─── Supplied data ───

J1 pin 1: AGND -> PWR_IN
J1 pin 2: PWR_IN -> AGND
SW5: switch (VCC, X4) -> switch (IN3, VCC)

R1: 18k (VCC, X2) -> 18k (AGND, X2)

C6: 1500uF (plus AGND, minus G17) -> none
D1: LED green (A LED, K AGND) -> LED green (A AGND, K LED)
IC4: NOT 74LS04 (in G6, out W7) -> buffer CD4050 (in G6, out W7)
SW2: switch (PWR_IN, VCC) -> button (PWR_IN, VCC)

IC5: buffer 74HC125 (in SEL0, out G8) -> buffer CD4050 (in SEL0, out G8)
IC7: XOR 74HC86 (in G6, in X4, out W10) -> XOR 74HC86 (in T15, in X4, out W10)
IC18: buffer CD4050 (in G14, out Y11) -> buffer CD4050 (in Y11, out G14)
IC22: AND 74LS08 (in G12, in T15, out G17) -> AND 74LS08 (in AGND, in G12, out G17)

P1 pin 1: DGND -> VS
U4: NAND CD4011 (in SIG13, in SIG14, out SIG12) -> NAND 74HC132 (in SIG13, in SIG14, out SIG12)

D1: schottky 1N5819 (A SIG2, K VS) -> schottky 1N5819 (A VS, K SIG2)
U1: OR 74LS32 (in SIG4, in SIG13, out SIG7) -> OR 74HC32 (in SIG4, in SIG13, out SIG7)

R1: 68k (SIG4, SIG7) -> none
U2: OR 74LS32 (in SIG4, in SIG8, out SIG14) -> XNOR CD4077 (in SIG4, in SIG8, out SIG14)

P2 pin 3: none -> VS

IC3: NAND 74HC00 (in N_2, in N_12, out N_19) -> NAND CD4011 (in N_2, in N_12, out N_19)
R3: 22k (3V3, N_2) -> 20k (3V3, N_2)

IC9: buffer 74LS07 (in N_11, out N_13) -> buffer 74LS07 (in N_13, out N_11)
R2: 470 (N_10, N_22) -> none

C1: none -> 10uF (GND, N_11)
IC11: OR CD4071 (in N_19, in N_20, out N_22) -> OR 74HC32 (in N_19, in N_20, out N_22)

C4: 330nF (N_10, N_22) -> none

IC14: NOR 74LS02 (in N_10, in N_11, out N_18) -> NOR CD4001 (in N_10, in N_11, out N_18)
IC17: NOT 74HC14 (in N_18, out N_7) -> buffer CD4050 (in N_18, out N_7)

───

_What to do_
Without leaving anything out, repeat the data exactly.

_Output_
J1 pin 1: AGND -> PWR_IN
J1 pin 2: PWR_IN -> AGND
SW5: switch (VCC, X4) -> switch (IN3, VCC)

R1: 18k (VCC, X2) -> 18k (AGND, X2)

C6: 1500uF (plus AGND, minus G17) -> none
D1: LED green (A LED, K AGND) -> LED green (A AGND, K LED)
IC4: NOT 74LS04 (in G6, out W7) -> buffer CD4050 (in G6, out W7)
SW2: switch (PWR_IN, VCC) -> button (PWR_IN, VCC)

IC5: buffer 74HC125 (in SEL0, out G8) -> buffer CD4050 (in SEL0, out G8)
IC7: XOR 74HC86 (in G6, in X4, out W10) -> XOR 74HC86 (in T15, in X4, out W10)
IC18: buffer CD4050 (in G14, out Y11) -> buffer CD4050 (in Y11, out G14)
IC22: AND 74LS08 (in G12, in T15, out G17) -> AND 74LS08 (in AGND, in G12, out G17)

P1 pin 1: DGND -> VS
U4: NAND CD4011 (in SIG13, in SIG14, out SIG12) -> NAND 74HC132 (in SIG13, in SIG14, out SIG12)

D1: schottky 1N5819 (A SIG2, K VS) -> schottky 1N5819 (A VS, K SIG2)
U1: OR 74LS32 (in SIG4, in SIG13, out SIG7) -> OR 74HC32 (in SIG4, in SIG13, out SIG7)

R1: 68k (SIG4, SIG7) -> none
U2: OR 74LS32 (in SIG4, in SIG8, out SIG14) -> XNOR CD4077 (in SIG4, in SIG8, out SIG14)

P2 pin 3: none -> VS

IC3: NAND 74HC00 (in N_2, in N_12, out N_19) -> NAND CD4011 (in N_2, in N_12, out N_19)
R3: 22k (3V3, N_2) -> 20k (3V3, N_2)

IC9: buffer 74LS07 (in N_11, out N_13) -> buffer 74LS07 (in N_13, out N_11)
R2: 470 (N_10, N_22) -> none

C1: none -> 10uF (GND, N_11)
IC11: OR CD4071 (in N_19, in N_20, out N_22) -> OR 74HC32 (in N_19, in N_20, out N_22)

C4: 330nF (N_10, N_22) -> none

IC14: NOR 74LS02 (in N_10, in N_11, out N_18) -> NOR CD4001 (in N_10, in N_11, out N_18)
IC17: NOT 74HC14 (in N_18, out N_7) -> buffer CD4050 (in N_18, out N_7)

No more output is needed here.